[Task requirements] Repeat verbatim only the lines from the opening of the material below through the one that contains "CN102 pin 1: PWR -> GND".
### Source information ###
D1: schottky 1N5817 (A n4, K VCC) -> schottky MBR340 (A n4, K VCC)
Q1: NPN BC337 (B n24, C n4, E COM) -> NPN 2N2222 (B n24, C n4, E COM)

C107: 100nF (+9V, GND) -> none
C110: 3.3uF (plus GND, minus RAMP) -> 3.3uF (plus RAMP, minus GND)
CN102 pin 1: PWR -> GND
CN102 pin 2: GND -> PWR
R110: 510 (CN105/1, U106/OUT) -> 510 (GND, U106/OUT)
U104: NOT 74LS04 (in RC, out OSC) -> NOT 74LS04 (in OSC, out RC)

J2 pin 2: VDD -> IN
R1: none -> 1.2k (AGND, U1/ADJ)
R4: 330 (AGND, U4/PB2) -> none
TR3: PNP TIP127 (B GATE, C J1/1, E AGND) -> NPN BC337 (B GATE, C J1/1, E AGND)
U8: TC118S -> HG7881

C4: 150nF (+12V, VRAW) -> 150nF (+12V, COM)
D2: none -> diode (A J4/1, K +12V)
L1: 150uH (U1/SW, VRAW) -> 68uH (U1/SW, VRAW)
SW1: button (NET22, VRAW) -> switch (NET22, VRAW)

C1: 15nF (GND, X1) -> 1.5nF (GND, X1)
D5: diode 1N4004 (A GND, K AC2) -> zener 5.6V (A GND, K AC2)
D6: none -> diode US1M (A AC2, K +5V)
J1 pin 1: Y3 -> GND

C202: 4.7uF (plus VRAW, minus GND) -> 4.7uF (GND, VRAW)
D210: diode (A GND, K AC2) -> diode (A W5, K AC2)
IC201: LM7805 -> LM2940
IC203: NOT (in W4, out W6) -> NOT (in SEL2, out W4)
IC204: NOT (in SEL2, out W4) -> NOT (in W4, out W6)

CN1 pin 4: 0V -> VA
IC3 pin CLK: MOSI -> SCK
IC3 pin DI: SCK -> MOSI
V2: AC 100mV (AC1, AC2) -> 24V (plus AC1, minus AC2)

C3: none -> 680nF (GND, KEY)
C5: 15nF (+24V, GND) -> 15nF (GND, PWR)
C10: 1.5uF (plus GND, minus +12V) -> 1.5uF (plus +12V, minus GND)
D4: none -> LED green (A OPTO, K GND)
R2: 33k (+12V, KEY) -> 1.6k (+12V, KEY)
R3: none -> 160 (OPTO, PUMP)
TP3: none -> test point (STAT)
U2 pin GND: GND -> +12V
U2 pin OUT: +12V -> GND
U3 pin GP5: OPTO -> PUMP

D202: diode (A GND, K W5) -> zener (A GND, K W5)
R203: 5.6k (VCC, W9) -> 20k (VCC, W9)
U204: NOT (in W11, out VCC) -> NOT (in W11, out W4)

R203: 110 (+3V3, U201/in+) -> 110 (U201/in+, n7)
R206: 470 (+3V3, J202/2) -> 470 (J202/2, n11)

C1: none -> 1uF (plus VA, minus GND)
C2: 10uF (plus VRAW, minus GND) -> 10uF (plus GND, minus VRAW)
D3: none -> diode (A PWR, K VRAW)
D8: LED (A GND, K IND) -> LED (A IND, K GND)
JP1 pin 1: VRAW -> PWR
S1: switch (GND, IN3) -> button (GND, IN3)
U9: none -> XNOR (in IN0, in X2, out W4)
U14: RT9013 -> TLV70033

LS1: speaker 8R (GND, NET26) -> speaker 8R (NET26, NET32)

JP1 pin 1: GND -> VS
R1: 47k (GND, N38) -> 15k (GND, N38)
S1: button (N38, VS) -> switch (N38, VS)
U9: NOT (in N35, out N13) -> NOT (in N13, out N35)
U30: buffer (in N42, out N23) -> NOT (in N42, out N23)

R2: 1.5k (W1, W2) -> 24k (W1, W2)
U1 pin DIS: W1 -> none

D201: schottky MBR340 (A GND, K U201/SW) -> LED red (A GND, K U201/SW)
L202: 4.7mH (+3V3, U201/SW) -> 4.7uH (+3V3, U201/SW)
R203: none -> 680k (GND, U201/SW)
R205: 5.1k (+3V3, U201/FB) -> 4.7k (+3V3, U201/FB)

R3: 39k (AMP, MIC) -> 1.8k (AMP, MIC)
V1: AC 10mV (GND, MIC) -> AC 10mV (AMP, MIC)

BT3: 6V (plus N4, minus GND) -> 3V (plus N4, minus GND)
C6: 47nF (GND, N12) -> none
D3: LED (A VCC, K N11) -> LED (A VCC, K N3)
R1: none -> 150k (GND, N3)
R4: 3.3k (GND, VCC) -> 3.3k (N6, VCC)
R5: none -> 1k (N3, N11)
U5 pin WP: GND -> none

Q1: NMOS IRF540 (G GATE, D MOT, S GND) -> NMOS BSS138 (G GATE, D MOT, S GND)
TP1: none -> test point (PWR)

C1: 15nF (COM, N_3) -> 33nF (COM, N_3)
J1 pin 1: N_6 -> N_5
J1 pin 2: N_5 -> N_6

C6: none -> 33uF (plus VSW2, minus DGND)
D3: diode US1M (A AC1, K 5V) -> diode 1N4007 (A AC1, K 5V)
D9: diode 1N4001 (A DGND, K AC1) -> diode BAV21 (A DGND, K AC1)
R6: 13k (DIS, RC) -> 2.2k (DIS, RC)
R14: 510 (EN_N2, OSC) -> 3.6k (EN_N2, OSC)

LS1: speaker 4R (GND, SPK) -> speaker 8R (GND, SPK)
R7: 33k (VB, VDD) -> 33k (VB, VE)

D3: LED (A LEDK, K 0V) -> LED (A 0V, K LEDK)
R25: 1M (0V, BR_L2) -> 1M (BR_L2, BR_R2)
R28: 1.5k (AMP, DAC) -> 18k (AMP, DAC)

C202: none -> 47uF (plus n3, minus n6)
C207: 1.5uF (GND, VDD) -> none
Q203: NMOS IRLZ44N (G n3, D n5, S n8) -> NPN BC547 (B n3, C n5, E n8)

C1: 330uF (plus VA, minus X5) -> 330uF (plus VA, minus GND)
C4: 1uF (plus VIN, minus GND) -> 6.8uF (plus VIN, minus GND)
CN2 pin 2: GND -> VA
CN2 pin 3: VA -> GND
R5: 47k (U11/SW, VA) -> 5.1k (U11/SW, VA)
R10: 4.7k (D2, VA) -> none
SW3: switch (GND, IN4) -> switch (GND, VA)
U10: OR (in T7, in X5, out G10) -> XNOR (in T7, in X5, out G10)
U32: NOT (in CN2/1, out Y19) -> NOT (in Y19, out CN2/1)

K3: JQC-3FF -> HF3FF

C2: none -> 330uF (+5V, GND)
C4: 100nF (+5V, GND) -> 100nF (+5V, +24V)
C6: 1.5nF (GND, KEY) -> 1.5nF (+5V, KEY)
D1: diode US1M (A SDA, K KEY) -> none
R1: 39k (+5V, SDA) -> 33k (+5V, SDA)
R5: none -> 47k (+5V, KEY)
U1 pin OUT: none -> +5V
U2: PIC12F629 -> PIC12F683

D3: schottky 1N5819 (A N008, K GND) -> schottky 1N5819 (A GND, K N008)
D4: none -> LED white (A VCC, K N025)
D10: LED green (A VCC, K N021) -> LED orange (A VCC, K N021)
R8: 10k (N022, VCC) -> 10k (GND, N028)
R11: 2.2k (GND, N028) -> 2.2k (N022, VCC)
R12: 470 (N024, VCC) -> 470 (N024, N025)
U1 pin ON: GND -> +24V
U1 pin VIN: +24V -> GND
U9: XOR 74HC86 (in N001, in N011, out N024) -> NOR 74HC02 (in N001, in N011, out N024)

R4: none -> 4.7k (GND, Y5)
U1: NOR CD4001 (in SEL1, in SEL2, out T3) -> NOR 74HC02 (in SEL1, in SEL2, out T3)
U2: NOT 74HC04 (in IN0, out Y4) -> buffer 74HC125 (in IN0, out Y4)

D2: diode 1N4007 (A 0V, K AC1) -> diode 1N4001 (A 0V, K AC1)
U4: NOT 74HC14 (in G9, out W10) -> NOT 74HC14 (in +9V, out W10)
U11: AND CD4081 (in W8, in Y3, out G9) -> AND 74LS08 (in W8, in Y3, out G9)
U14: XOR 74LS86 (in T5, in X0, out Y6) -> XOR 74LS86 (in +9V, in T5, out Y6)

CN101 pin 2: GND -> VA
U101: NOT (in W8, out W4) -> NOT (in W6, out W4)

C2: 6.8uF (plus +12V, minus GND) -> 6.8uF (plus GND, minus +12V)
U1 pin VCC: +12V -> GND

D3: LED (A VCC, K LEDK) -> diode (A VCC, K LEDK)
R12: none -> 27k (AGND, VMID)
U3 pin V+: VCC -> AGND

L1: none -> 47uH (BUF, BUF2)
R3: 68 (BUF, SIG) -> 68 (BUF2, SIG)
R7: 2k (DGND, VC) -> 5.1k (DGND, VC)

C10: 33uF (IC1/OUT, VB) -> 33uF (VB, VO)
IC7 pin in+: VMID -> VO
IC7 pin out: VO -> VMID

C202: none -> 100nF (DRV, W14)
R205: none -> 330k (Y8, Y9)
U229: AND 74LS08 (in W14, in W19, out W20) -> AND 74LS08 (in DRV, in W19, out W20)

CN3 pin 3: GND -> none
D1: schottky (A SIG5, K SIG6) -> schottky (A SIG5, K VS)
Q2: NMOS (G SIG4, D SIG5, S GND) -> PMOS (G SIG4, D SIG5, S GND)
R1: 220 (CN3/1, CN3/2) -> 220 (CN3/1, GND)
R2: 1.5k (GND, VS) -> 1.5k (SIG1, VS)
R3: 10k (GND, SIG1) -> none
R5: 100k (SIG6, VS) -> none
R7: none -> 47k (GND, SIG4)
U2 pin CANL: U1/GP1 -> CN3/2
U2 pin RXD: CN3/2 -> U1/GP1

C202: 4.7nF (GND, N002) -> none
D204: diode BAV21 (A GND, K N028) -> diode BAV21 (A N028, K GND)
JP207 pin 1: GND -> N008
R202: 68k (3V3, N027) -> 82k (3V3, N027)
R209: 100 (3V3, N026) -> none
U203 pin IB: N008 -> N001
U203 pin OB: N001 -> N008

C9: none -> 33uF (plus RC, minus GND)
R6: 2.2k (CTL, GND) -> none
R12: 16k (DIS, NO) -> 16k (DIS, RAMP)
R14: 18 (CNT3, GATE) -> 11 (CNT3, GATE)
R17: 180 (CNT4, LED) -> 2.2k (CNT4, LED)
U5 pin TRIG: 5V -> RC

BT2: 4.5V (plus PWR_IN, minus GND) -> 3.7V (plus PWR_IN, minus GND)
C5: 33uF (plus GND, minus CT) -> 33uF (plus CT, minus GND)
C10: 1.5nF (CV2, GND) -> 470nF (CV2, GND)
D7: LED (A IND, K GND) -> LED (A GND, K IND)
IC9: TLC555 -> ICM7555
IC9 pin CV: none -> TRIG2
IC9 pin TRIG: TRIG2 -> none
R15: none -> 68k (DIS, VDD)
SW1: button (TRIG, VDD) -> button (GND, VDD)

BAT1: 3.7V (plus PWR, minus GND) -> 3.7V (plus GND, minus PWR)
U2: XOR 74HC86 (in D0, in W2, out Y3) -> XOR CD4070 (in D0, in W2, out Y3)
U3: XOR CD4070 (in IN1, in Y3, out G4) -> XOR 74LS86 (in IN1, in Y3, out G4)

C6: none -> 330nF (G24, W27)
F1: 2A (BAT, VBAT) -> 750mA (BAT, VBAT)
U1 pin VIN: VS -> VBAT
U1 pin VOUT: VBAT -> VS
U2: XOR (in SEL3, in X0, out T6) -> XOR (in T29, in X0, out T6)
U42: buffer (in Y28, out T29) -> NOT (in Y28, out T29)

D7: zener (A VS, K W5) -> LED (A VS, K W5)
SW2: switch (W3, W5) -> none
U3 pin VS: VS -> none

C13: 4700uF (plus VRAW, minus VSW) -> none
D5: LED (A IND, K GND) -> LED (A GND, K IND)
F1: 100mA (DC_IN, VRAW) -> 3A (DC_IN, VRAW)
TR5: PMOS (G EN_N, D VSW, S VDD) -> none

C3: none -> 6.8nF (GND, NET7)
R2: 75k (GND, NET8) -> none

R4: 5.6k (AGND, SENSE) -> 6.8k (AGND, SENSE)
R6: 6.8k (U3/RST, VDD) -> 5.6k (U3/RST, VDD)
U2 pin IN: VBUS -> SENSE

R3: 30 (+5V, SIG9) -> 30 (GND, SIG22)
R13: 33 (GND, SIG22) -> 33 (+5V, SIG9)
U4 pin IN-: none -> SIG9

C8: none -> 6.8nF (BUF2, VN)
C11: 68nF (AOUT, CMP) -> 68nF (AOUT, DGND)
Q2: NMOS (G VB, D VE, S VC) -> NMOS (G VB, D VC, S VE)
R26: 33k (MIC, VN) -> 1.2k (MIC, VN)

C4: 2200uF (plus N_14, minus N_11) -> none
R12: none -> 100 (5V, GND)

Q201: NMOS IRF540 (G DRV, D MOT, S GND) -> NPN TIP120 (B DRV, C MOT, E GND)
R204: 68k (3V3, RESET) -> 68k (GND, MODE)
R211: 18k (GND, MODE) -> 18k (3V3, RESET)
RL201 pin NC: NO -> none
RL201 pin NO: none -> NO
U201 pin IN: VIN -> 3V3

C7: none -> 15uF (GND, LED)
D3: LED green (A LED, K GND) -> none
###
[Exercise solution]
D1: schottky 1N5817 (A n4, K VCC) -> schottky MBR340 (A n4, K VCC)
Q1: NPN BC337 (B n24, C n4, E COM) -> NPN 2N2222 (B n24, C n4, E COM)

C107: 100nF (+9V, GND) -> none
C110: 3.3uF (plus GND, minus RAMP) -> 3.3uF (plus RAMP, minus GND)
CN102 pin 1: PWR -> GND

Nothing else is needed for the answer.